## Recorded information

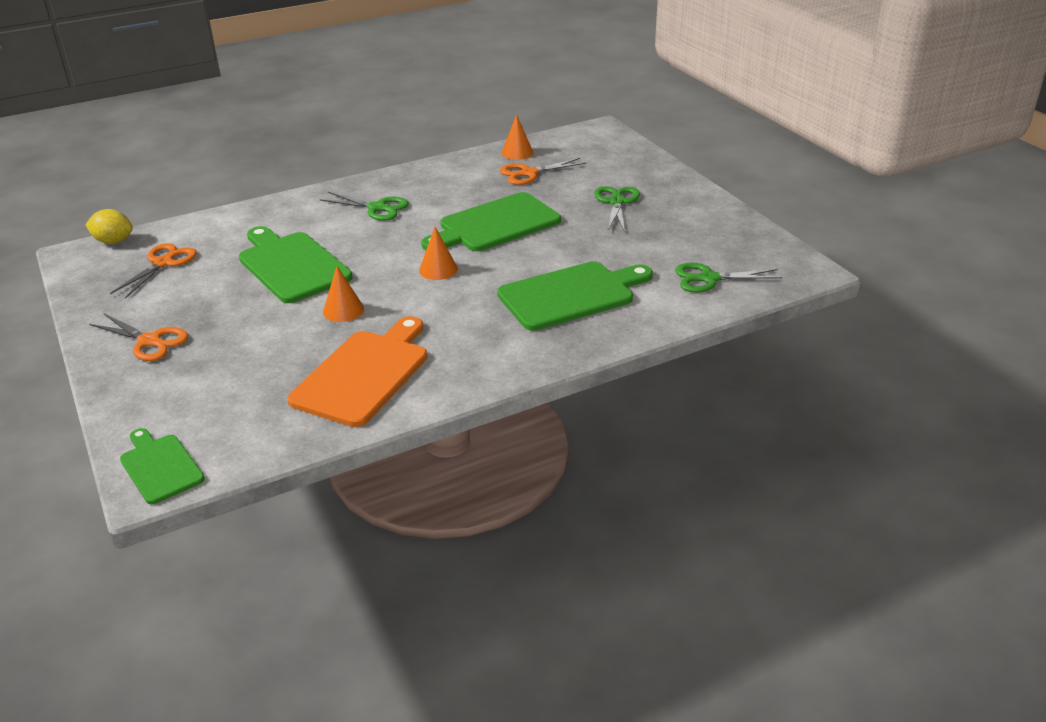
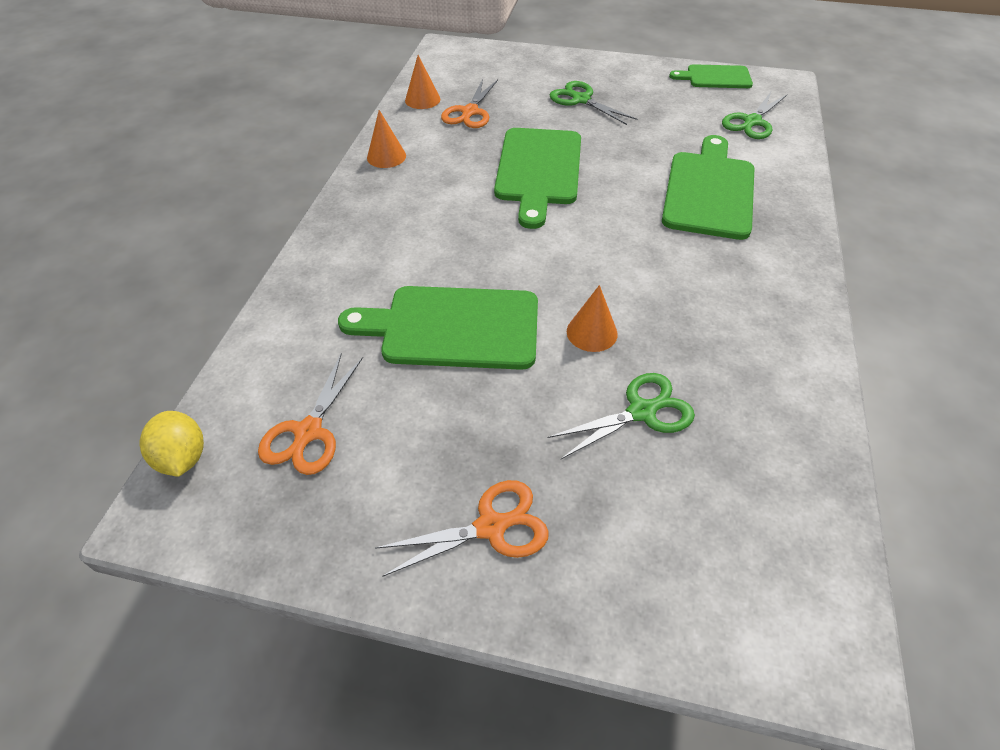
camera: 50 degrees left, 15 degrees up
(113, 241) = (183, 457): yellow lemon -> yellow lemon turned 75 degrees counterclockwise
(160, 467) = (798, 638): green cutting board -> green cutting board (715, 77)
(163, 263) = (308, 432): orange scissors -> orange scissors turned 135 degrees counterclockwise
(364, 374) = (733, 374): orange cutting board -> none
(377, 208) = (409, 218): green scissors -> green scissors (641, 412)
(438, 269) = (581, 238): orange cone -> orange cone (386, 156)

## Required work
The data above must be copied exactly. Leave out the pictures.

## Response to this task
camera: 50 degrees left, 15 degrees up
(113, 241) = (183, 457): yellow lemon -> yellow lemon turned 75 degrees counterclockwise
(160, 467) = (798, 638): green cutting board -> green cutting board (715, 77)
(163, 263) = (308, 432): orange scissors -> orange scissors turned 135 degrees counterclockwise
(364, 374) = (733, 374): orange cutting board -> none
(377, 208) = (409, 218): green scissors -> green scissors (641, 412)
(438, 269) = (581, 238): orange cone -> orange cone (386, 156)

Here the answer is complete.